• _Task inputs_:
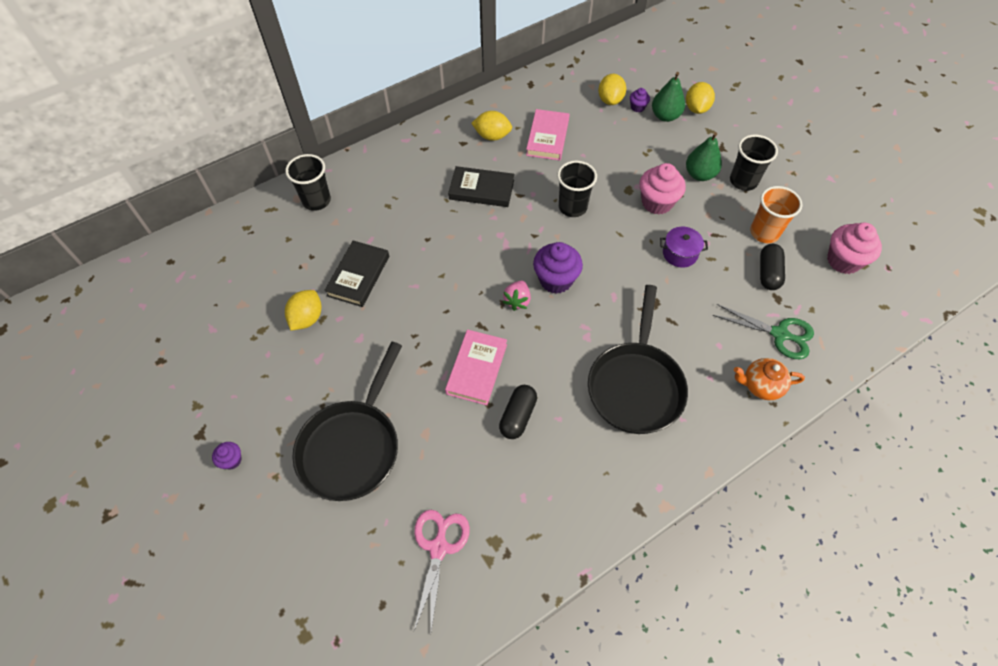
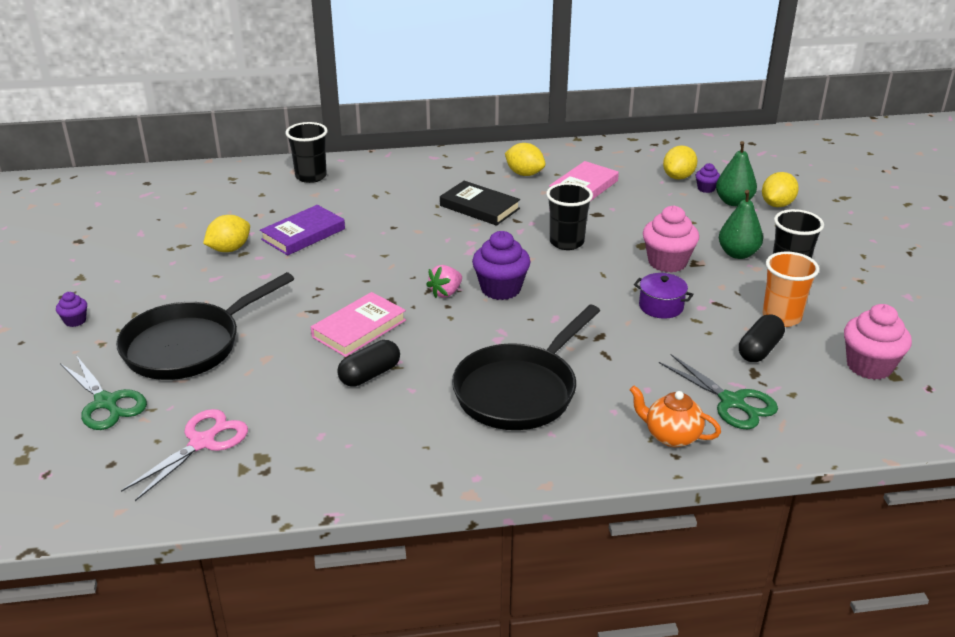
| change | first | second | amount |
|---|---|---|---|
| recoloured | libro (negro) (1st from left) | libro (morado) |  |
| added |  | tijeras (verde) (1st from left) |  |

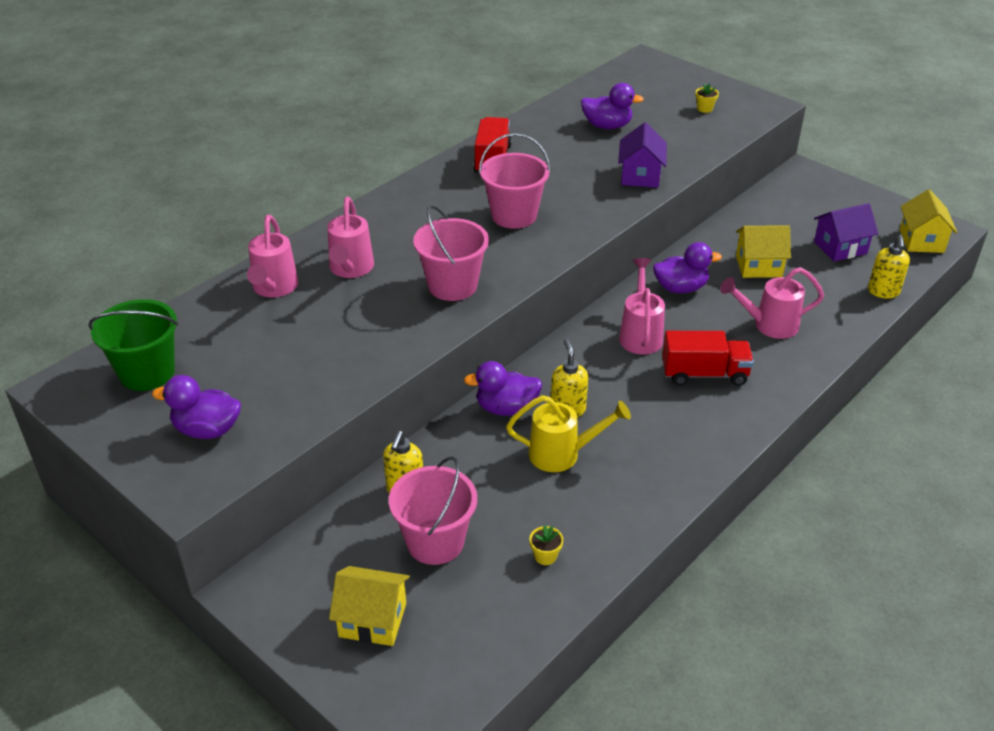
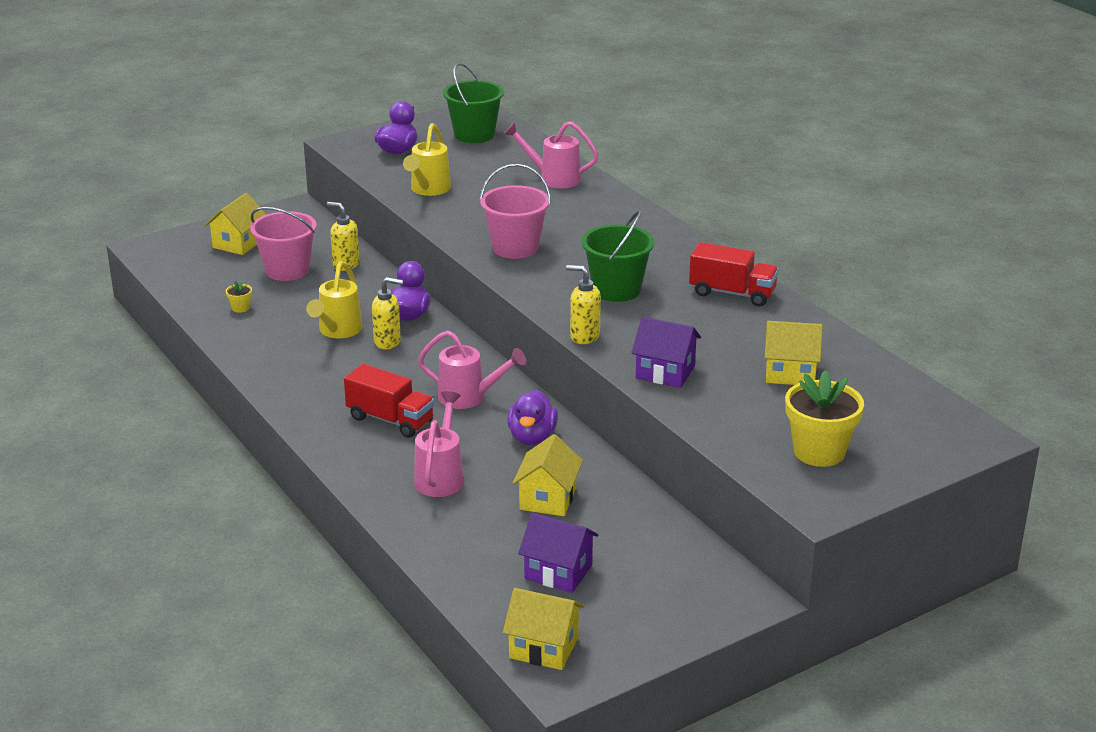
| change | first | second | amount |
|---|---|---|---|
| removed | regadera (rosa) (2nd from left) |  |  |
| recoloured | balde (rosa) (3rd from left) | balde (verde) (2nd from left) |  |
| replaced | pato (morado) (3rd from left) | casa (amarillo) (4th from left) |  |
| turned | camión (rojo) (2nd from left in the first image) | camión (rojo) (1st from left) | 75 degrees counterclockwise |
| resized | maceta (amarillo) (2nd from left) |  | x2.37 |
| turned | casa (morado) (2nd from left in the first image) | casa (morado) (1st from left) | 60 degrees counterclockwise |
| moved | dispensador de jabón (amarillo) (3rd from left) |  |  |
| added |  | regadera (amarillo) (2nd from left) |  |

• _What the task asks_: All lines from the one containing "recoloured | libro" through the end of the data are to be restated exactly, with nothing else and without the pictures.

• _Answer to the problem_:
| recoloured | libro (negro) (1st from left) | libro (morado) |  |
| added |  | tijeras (verde) (1st from left) |  |

| change | first | second | amount |
|---|---|---|---|
| removed | regadera (rosa) (2nd from left) |  |  |
| recoloured | balde (rosa) (3rd from left) | balde (verde) (2nd from left) |  |
| replaced | pato (morado) (3rd from left) | casa (amarillo) (4th from left) |  |
| turned | camión (rojo) (2nd from left in the first image) | camión (rojo) (1st from left) | 75 degrees counterclockwise |
| resized | maceta (amarillo) (2nd from left) |  | x2.37 |
| turned | casa (morado) (2nd from left in the first image) | casa (morado) (1st from left) | 60 degrees counterclockwise |
| moved | dispensador de jabón (amarillo) (3rd from left) |  |  |
| added |  | regadera (amarillo) (2nd from left) |  |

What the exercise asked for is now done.